WORK TASK |
Scan the records below for the string "LEVEL" and return every line where it appears.

SOURCE MATERIAL |
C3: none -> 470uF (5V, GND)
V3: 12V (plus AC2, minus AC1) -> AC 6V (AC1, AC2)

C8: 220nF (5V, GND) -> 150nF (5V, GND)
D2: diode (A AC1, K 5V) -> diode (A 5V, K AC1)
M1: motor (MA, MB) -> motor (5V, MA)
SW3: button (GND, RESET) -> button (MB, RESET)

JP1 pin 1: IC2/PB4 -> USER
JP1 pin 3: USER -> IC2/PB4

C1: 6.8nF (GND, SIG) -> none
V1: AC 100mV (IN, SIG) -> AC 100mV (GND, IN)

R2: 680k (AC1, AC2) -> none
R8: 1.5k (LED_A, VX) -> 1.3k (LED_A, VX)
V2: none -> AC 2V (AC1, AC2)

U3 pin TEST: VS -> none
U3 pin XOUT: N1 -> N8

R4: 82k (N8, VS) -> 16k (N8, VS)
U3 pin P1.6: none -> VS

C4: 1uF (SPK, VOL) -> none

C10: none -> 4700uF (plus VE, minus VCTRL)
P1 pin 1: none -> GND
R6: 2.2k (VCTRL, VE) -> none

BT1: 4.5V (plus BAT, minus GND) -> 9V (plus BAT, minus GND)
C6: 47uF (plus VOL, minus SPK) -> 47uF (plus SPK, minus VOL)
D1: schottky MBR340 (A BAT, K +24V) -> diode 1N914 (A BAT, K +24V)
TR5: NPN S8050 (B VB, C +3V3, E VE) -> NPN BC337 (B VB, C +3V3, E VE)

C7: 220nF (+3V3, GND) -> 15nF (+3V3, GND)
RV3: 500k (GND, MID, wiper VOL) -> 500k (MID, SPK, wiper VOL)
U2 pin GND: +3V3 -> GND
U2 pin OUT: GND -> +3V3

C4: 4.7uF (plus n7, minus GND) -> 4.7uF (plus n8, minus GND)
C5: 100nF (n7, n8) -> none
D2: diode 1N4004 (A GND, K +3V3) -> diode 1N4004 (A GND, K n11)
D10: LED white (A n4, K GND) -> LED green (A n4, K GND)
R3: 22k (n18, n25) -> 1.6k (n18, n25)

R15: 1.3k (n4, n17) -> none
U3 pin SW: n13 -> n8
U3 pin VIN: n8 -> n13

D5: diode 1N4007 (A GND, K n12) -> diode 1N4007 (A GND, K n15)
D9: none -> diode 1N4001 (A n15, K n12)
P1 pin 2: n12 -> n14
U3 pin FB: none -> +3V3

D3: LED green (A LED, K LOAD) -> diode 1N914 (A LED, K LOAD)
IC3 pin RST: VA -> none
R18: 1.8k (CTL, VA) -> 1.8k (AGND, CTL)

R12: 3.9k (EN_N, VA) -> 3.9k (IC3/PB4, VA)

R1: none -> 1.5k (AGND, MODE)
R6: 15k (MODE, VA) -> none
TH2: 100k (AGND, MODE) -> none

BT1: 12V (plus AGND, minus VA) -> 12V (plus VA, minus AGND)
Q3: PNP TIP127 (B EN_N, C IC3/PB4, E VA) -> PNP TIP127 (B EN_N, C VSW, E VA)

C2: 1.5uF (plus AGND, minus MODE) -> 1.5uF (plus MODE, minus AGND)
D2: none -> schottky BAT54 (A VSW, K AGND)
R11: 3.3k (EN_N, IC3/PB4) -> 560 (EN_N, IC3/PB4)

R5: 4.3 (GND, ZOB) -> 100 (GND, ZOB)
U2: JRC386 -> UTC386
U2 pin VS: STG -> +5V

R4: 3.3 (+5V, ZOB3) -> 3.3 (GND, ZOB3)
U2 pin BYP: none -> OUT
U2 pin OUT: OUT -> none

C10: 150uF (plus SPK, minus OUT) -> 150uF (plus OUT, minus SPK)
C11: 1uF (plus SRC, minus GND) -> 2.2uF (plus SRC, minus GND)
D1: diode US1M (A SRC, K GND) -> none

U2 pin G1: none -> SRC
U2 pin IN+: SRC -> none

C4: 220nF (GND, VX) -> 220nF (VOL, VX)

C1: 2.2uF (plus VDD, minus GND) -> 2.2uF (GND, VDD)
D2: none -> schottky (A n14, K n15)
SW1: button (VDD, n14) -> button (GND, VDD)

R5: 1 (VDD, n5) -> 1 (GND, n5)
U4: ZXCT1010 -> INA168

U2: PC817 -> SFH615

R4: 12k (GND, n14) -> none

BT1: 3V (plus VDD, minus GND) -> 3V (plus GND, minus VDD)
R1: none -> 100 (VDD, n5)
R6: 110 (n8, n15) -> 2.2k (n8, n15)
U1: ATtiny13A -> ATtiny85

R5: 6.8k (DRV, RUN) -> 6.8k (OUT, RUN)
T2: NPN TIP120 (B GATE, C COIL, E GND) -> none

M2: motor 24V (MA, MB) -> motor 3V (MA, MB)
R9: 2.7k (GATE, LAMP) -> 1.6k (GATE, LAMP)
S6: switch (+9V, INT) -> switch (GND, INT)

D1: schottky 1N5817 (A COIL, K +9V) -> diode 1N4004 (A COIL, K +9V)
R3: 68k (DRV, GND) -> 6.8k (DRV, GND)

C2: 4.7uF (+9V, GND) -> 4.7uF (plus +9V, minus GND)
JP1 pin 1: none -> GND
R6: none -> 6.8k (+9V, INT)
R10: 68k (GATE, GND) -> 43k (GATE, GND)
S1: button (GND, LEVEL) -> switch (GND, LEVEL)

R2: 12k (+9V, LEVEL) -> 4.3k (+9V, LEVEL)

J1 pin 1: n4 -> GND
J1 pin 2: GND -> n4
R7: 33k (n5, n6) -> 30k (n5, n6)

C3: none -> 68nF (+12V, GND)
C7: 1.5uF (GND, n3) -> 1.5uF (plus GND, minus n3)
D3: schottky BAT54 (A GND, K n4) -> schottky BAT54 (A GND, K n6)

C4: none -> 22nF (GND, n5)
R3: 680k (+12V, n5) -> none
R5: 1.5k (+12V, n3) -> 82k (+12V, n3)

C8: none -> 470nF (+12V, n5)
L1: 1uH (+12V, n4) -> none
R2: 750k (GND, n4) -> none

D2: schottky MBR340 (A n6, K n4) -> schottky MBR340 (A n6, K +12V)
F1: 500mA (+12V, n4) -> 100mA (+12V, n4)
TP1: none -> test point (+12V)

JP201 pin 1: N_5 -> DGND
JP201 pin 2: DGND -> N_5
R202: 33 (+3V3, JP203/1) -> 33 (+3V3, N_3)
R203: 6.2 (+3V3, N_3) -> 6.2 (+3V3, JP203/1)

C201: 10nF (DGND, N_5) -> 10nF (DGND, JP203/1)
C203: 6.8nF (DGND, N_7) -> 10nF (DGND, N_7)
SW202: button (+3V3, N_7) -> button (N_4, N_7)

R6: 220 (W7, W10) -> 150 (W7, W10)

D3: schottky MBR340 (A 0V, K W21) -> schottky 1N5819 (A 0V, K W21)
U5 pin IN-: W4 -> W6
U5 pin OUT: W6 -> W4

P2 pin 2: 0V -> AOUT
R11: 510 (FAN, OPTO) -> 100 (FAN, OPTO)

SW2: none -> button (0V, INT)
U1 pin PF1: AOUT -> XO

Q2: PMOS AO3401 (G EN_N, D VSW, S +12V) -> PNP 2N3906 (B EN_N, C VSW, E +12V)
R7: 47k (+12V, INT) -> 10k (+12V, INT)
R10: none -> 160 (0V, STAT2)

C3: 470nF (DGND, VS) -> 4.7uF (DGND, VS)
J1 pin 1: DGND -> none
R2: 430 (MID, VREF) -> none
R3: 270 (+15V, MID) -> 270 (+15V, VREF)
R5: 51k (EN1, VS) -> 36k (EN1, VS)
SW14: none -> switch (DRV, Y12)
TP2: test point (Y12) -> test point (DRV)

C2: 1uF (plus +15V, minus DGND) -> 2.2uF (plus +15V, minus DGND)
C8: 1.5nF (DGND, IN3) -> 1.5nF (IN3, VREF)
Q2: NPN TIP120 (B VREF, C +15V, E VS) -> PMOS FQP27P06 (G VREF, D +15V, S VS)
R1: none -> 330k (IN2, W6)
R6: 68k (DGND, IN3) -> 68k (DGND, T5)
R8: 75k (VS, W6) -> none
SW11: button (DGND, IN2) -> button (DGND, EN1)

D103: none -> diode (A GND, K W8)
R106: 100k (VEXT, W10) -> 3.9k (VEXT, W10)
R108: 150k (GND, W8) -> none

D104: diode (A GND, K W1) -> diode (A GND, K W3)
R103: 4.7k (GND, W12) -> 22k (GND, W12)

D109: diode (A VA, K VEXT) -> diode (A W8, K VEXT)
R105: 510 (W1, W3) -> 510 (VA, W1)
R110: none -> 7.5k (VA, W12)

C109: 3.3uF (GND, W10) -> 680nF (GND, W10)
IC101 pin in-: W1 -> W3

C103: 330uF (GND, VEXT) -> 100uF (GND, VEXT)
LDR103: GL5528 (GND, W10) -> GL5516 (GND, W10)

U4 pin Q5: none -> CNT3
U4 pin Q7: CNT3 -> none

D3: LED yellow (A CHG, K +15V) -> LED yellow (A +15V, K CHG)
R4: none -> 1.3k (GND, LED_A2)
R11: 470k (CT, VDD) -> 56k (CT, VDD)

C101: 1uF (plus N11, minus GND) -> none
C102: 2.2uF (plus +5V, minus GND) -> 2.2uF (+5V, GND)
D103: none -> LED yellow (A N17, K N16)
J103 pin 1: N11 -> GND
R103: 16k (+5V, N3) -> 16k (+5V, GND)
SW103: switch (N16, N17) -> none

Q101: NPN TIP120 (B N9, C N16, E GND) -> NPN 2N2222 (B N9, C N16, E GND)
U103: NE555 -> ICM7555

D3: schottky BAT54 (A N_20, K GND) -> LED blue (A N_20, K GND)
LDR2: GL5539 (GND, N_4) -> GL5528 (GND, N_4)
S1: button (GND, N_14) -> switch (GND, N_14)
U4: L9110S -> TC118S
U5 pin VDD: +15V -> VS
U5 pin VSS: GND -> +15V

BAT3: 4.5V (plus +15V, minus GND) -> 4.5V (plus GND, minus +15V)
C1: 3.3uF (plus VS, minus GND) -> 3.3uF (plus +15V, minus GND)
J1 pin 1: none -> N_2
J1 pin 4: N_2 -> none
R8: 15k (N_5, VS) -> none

REPLY TO THE TASK |
S1: button (GND, LEVEL) -> switch (GND, LEVEL)
R2: 12k (+9V, LEVEL) -> 4.3k (+9V, LEVEL)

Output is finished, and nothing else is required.